#### Exercise aim
Type out the listing below exactly. Pictures stay out of it.

#### Given material
________
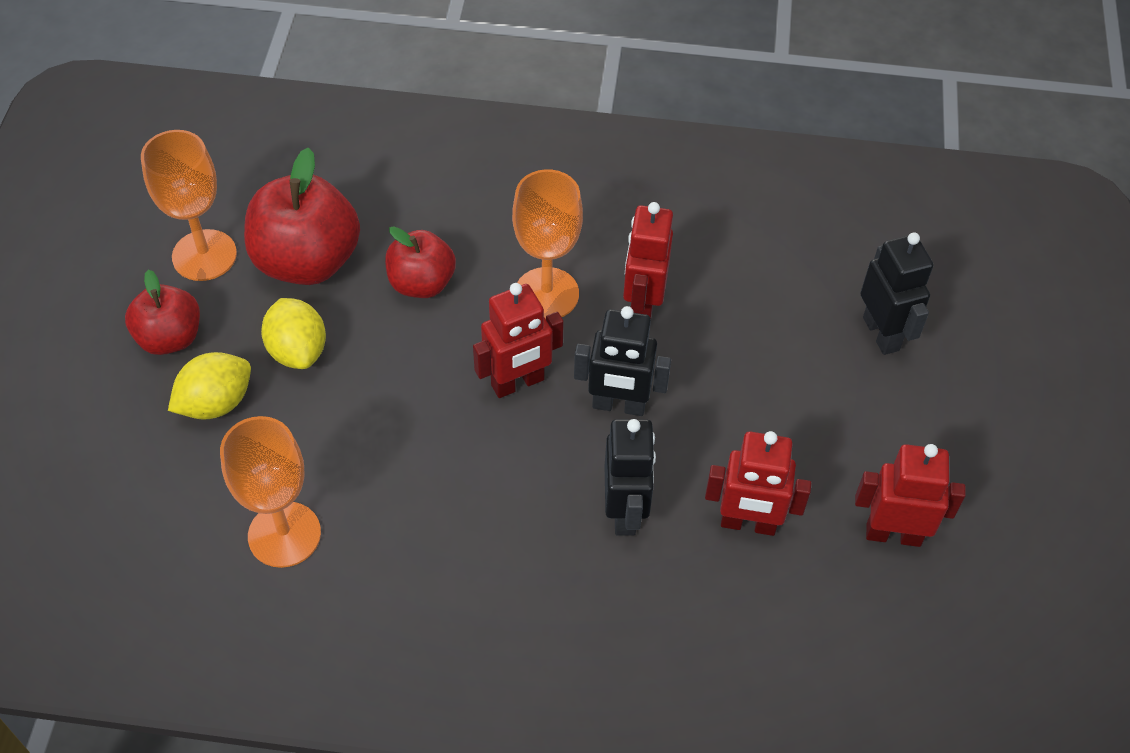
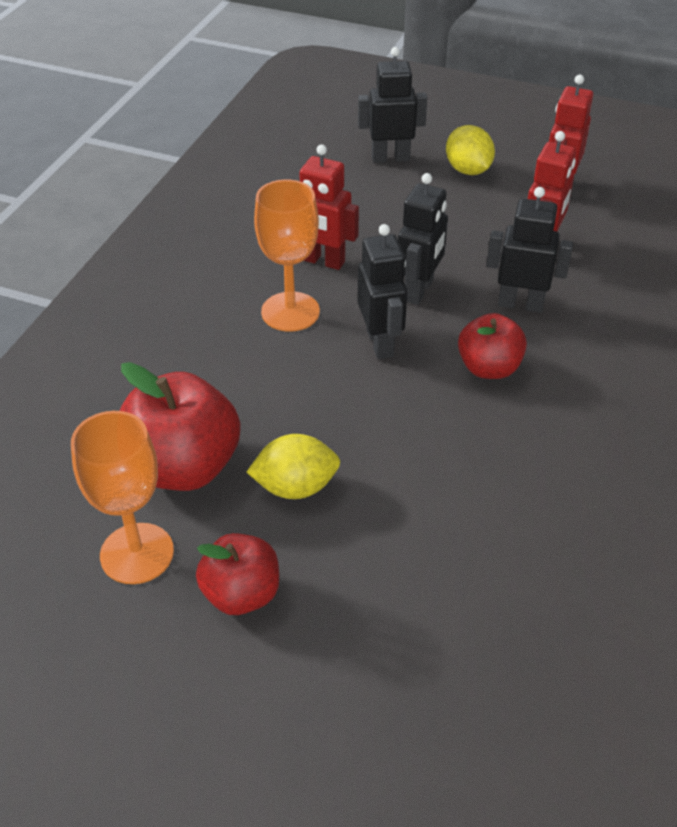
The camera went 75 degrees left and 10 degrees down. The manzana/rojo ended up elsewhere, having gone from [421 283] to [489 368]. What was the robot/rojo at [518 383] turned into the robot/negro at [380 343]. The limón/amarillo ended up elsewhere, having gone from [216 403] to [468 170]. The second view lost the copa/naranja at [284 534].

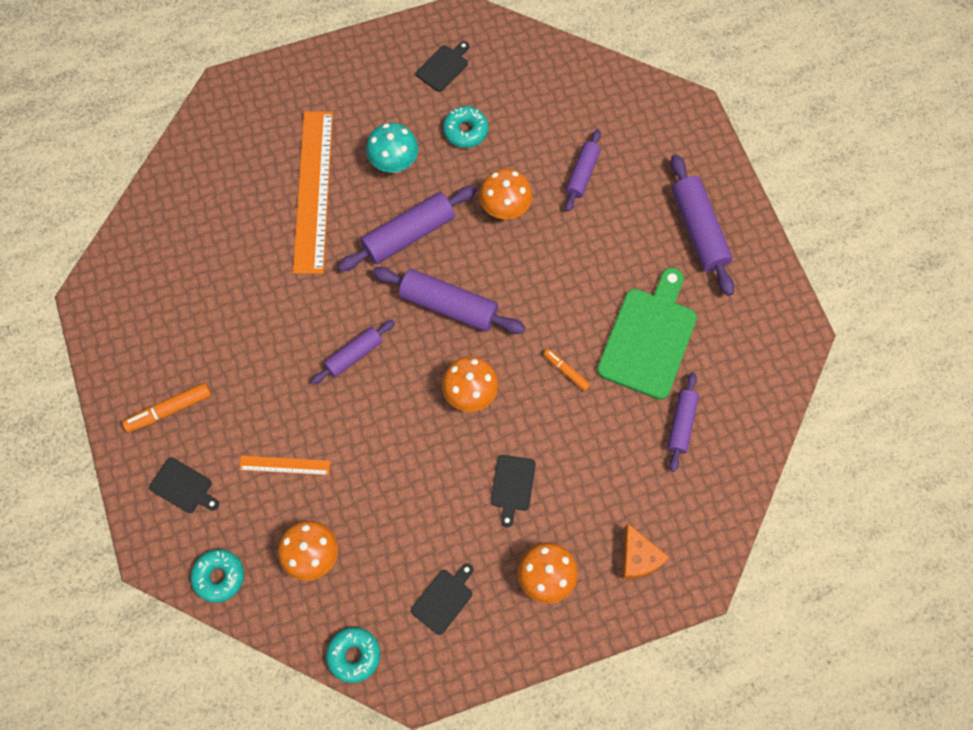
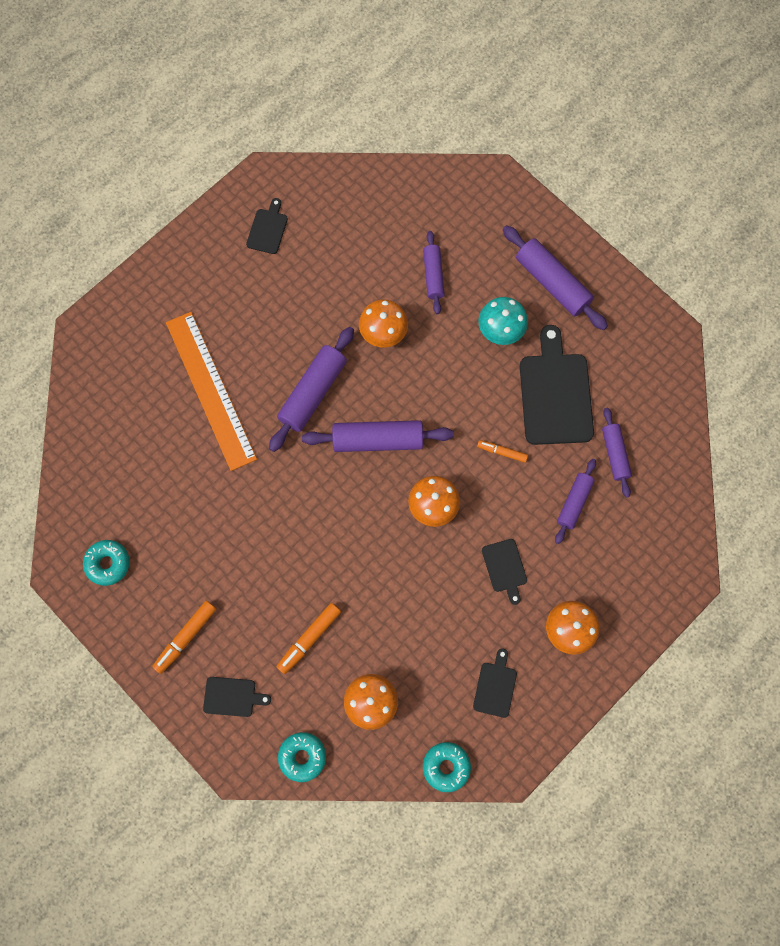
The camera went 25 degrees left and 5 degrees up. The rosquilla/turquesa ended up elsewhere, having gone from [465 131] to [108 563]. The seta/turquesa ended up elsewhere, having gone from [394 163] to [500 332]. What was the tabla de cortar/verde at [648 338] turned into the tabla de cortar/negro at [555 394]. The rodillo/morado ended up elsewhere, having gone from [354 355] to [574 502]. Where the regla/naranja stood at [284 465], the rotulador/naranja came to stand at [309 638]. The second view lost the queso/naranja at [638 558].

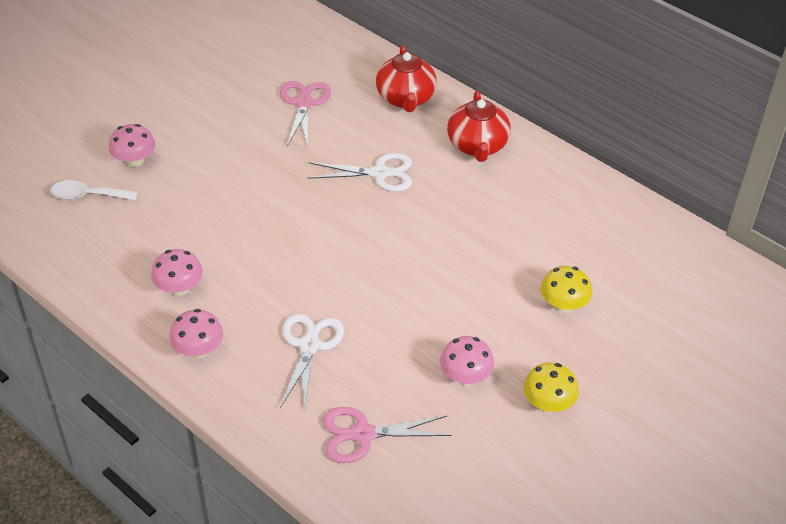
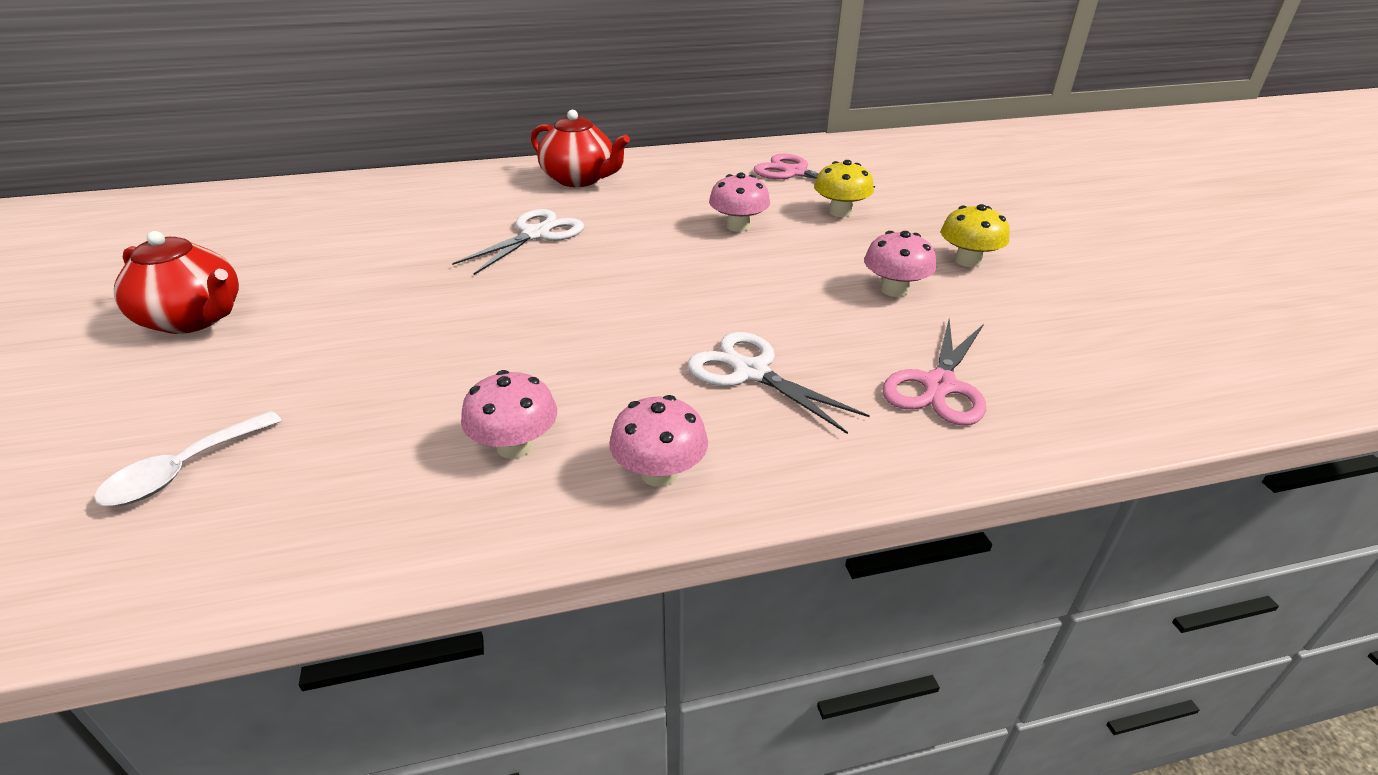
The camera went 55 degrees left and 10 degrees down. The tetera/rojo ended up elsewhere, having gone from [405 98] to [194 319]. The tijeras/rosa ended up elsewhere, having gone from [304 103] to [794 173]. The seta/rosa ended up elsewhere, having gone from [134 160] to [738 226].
________
#### Response for this exercise
The camera went 75 degrees left and 10 degrees down. The manzana/rojo ended up elsewhere, having gone from [421 283] to [489 368]. What was the robot/rojo at [518 383] turned into the robot/negro at [380 343]. The limón/amarillo ended up elsewhere, having gone from [216 403] to [468 170]. The second view lost the copa/naranja at [284 534].

The camera went 25 degrees left and 5 degrees up. The rosquilla/turquesa ended up elsewhere, having gone from [465 131] to [108 563]. The seta/turquesa ended up elsewhere, having gone from [394 163] to [500 332]. What was the tabla de cortar/verde at [648 338] turned into the tabla de cortar/negro at [555 394]. The rodillo/morado ended up elsewhere, having gone from [354 355] to [574 502]. Where the regla/naranja stood at [284 465], the rotulador/naranja came to stand at [309 638]. The second view lost the queso/naranja at [638 558].

The camera went 55 degrees left and 10 degrees down. The tetera/rojo ended up elsewhere, having gone from [405 98] to [194 319]. The tijeras/rosa ended up elsewhere, having gone from [304 103] to [794 173]. The seta/rosa ended up elsewhere, having gone from [134 160] to [738 226].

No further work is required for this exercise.